Activity
Here is the task for the listing below: output exactly the lines from the one containing "DHT: DHT11 -> AM2302" through the one containing "SONAR1 pin TRIG: D8 -> D0", and leave out the pictures.

==== Available records

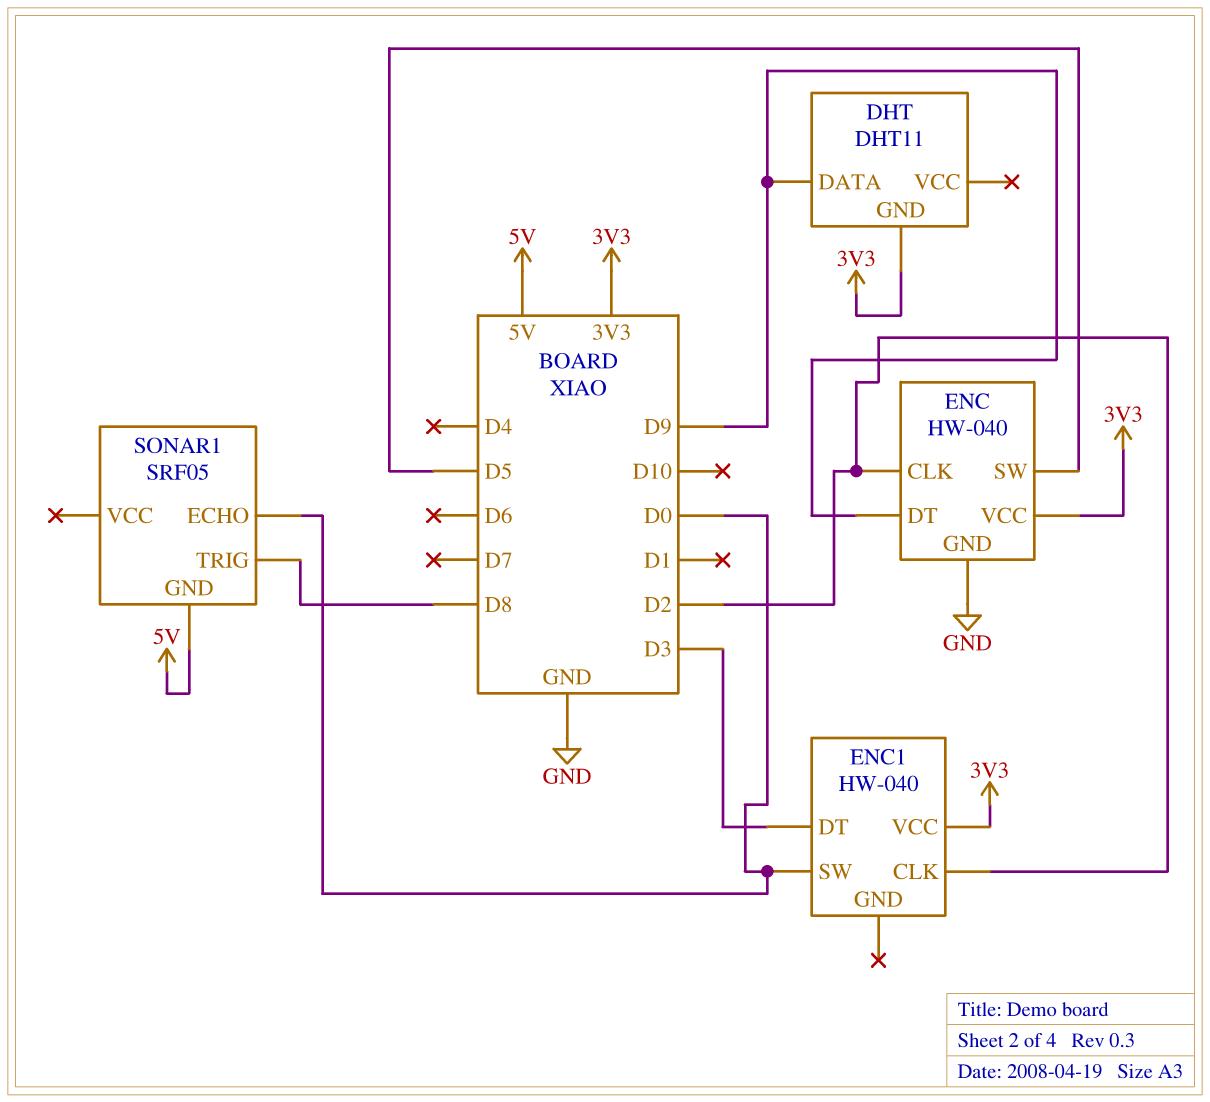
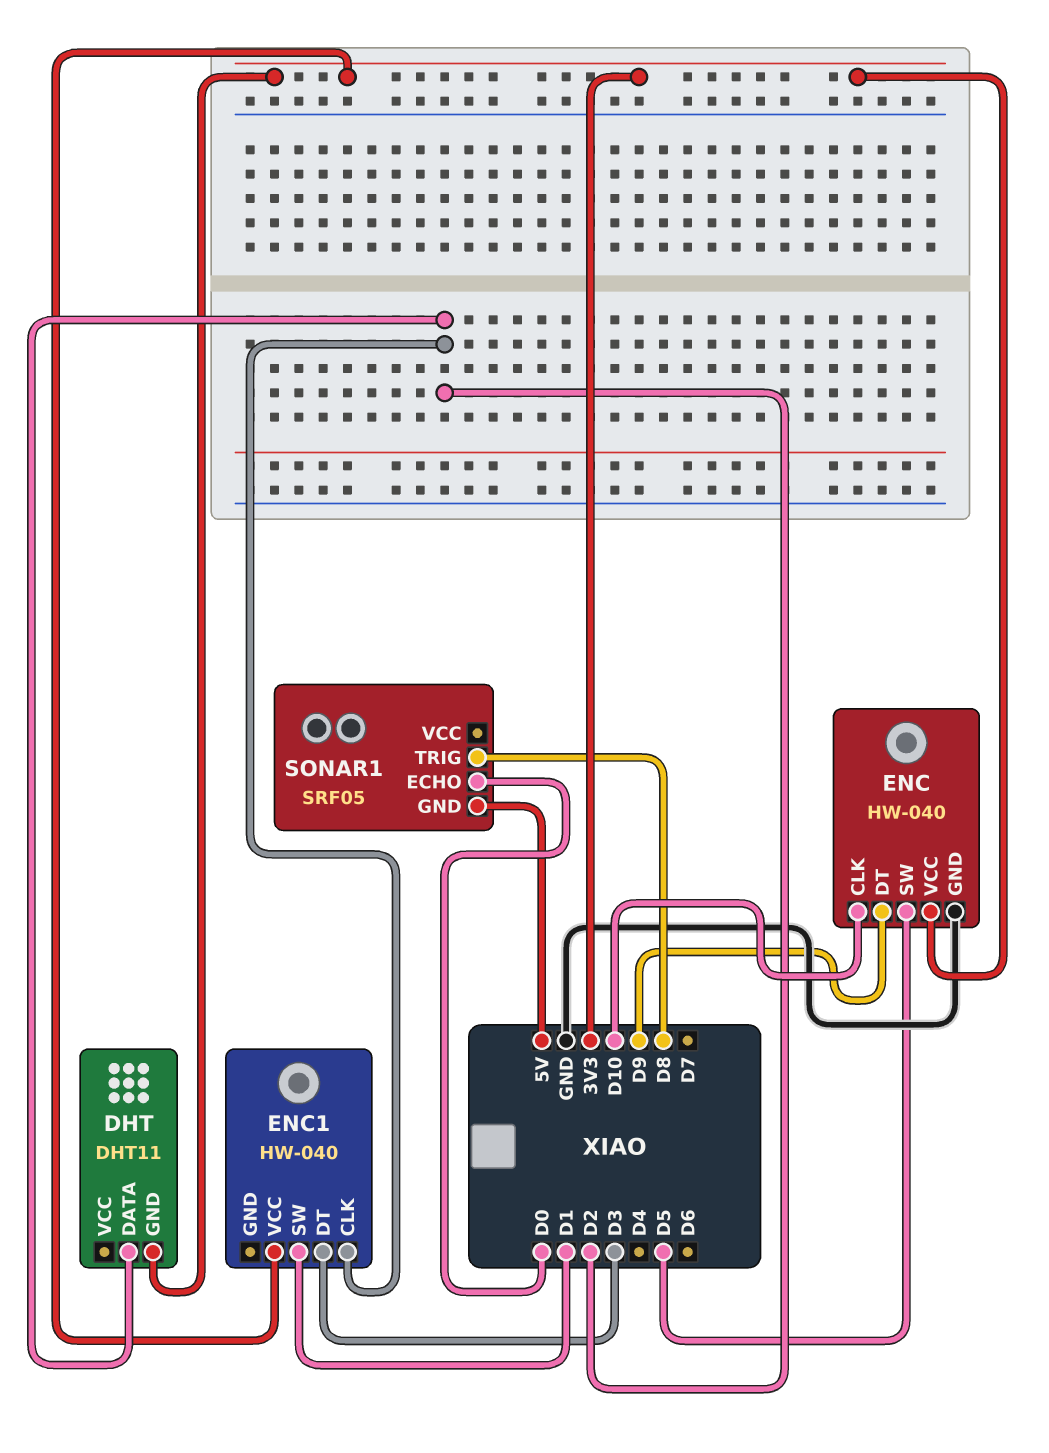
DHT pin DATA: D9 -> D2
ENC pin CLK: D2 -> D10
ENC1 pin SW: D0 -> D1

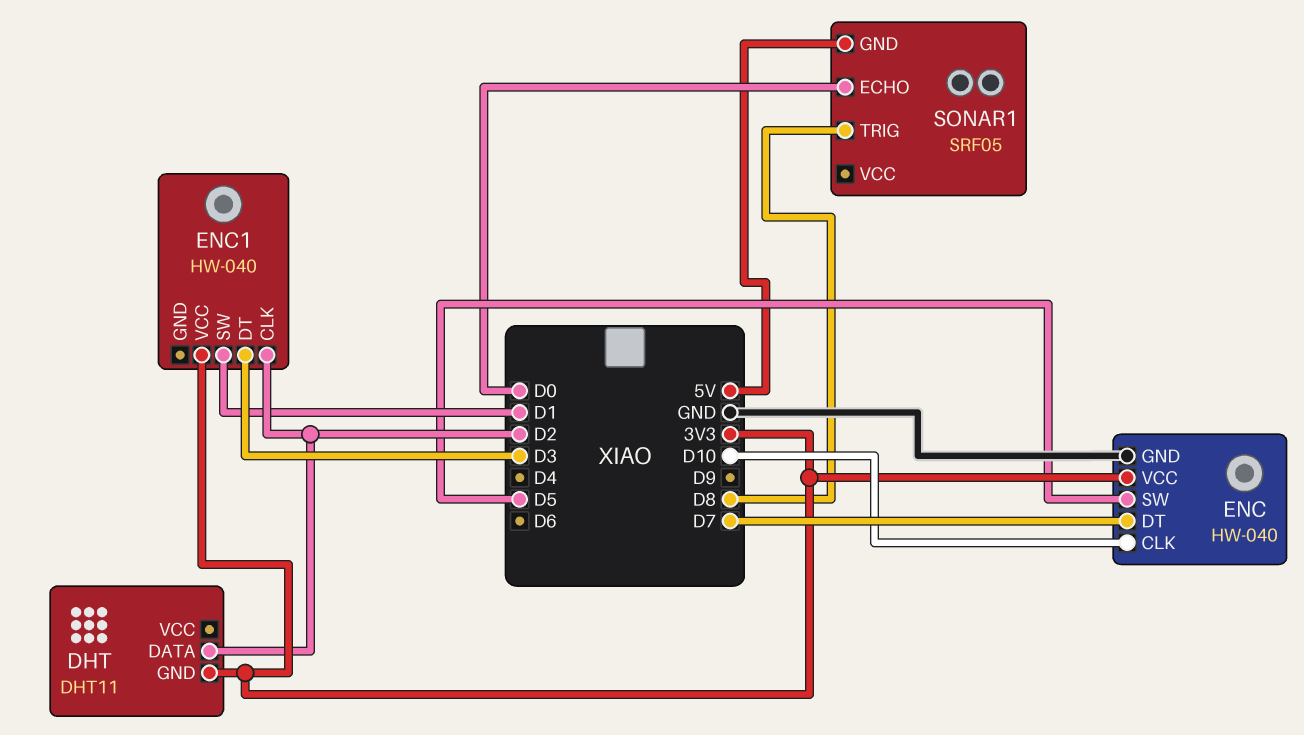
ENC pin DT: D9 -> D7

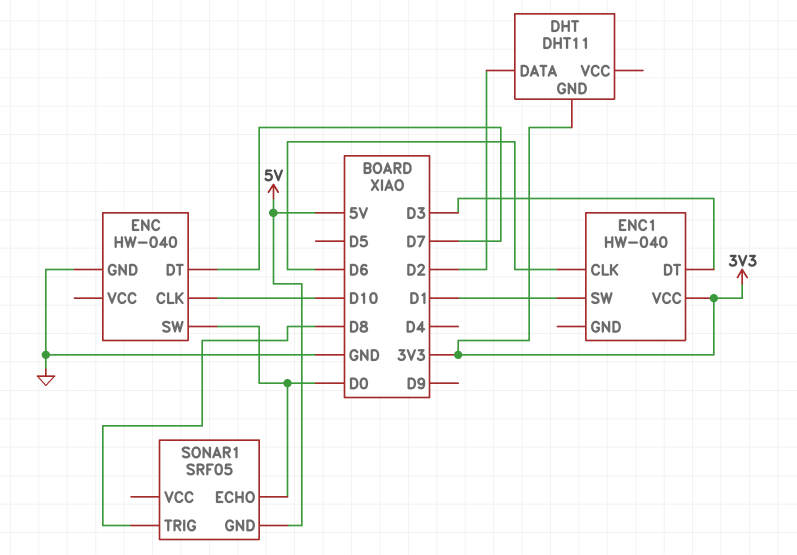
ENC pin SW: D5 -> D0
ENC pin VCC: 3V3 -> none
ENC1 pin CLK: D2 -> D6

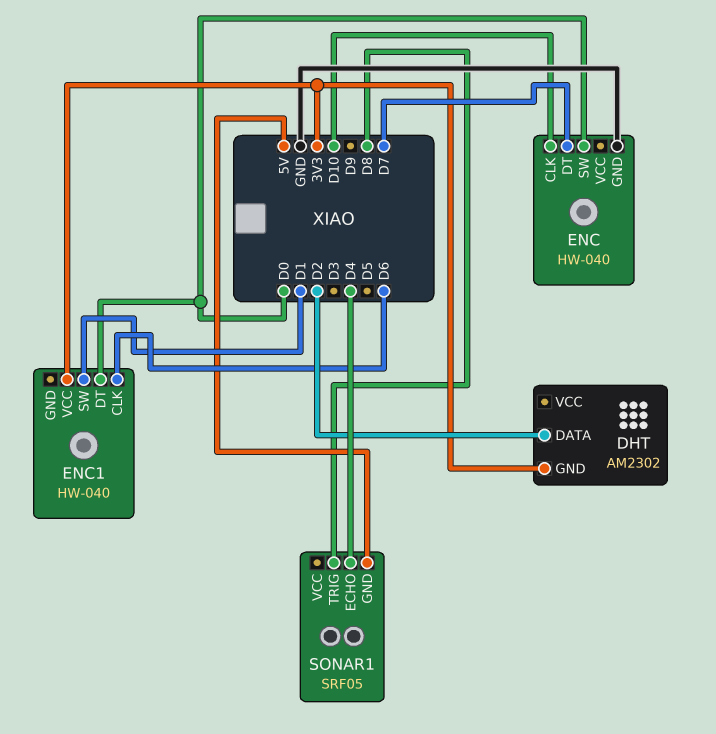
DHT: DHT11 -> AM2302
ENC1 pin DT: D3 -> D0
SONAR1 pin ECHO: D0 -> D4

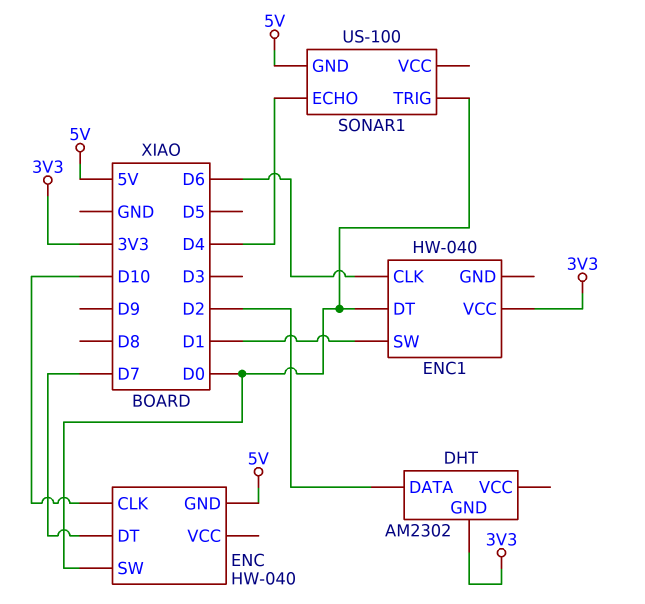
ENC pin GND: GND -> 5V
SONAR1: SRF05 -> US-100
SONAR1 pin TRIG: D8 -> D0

========
==== Available records

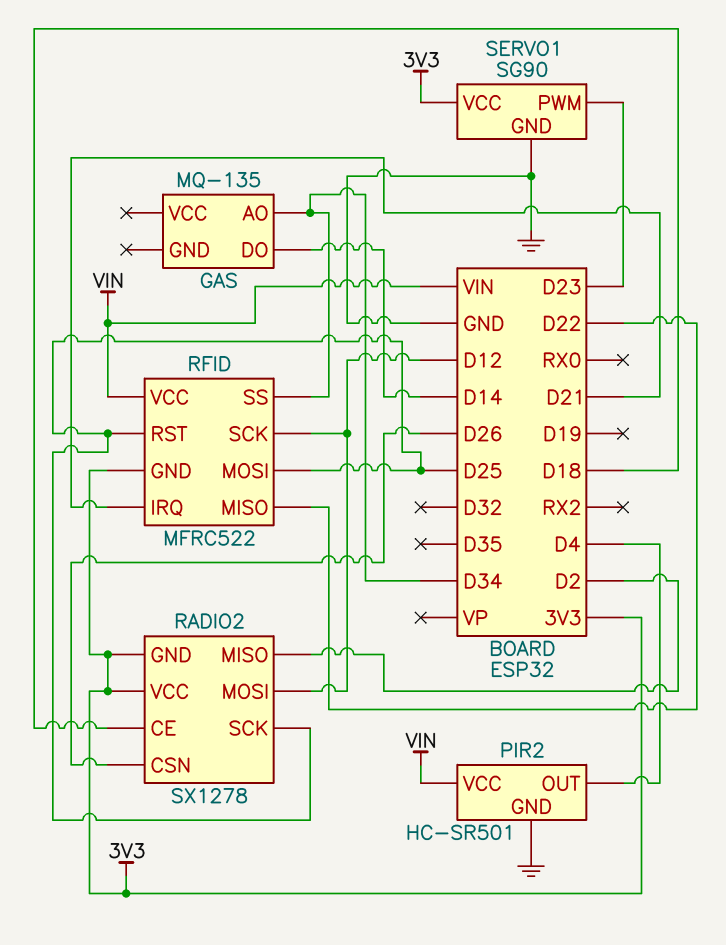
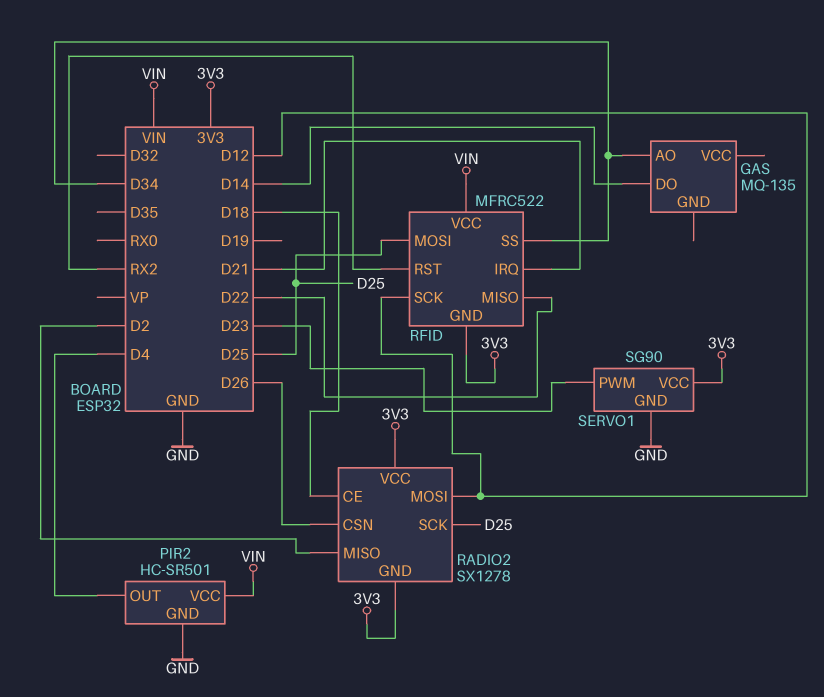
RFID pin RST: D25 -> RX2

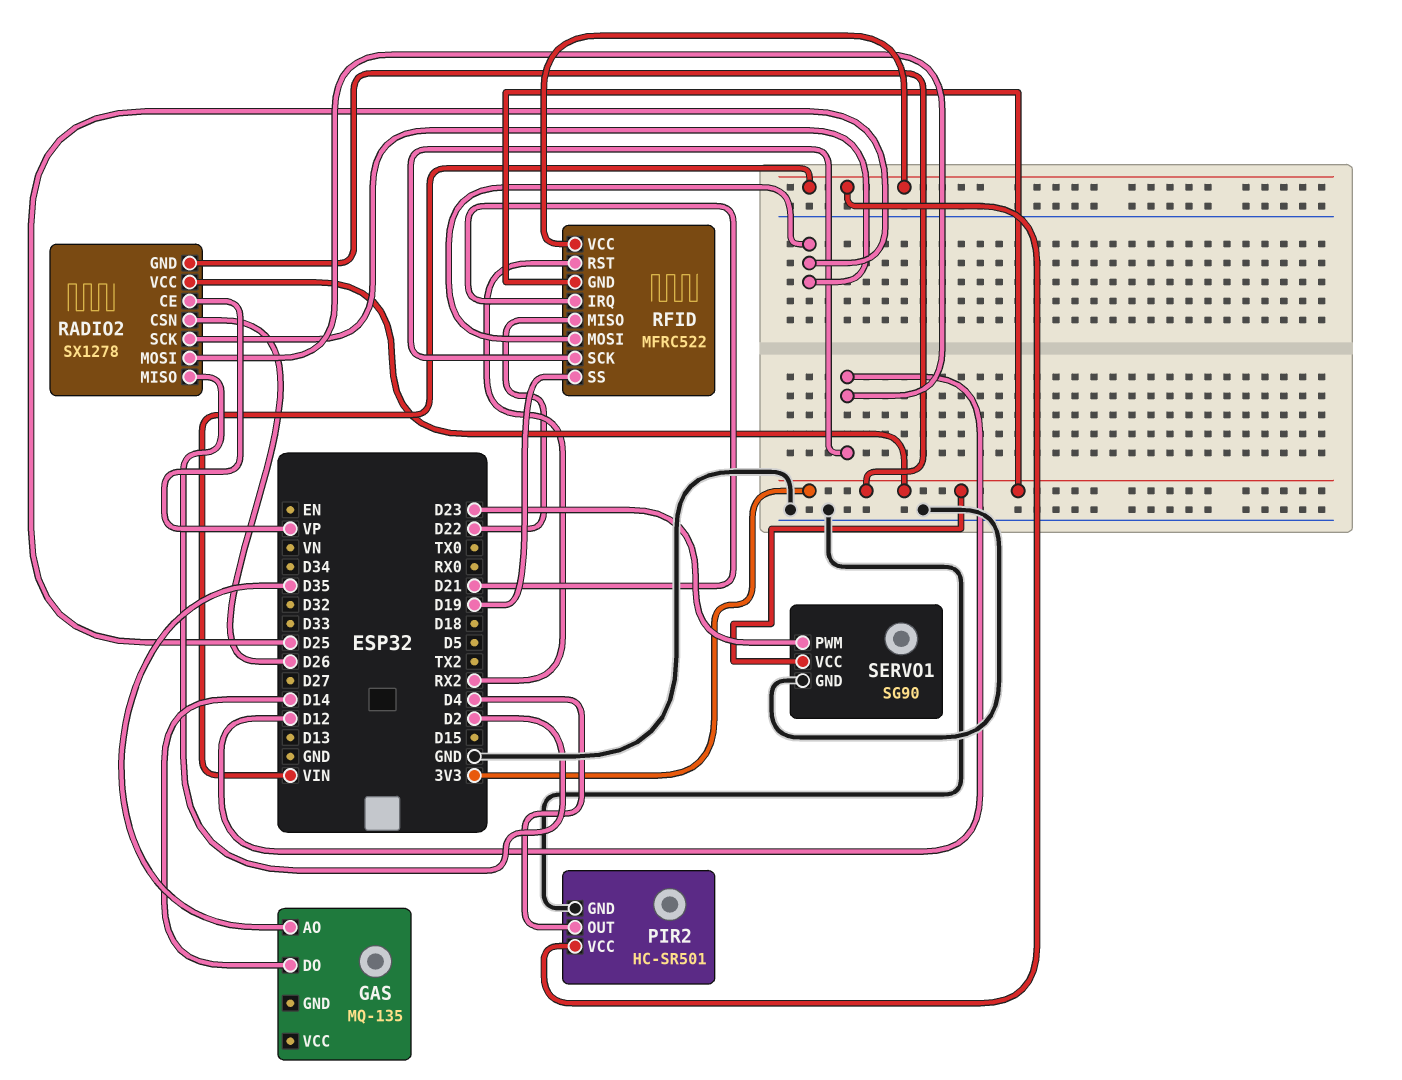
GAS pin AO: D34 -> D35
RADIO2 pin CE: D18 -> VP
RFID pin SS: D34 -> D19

========

Solved exercise
DHT: DHT11 -> AM2302
ENC1 pin DT: D3 -> D0
SONAR1 pin ECHO: D0 -> D4

ENC pin GND: GND -> 5V
SONAR1: SRF05 -> US-100
SONAR1 pin TRIG: D8 -> D0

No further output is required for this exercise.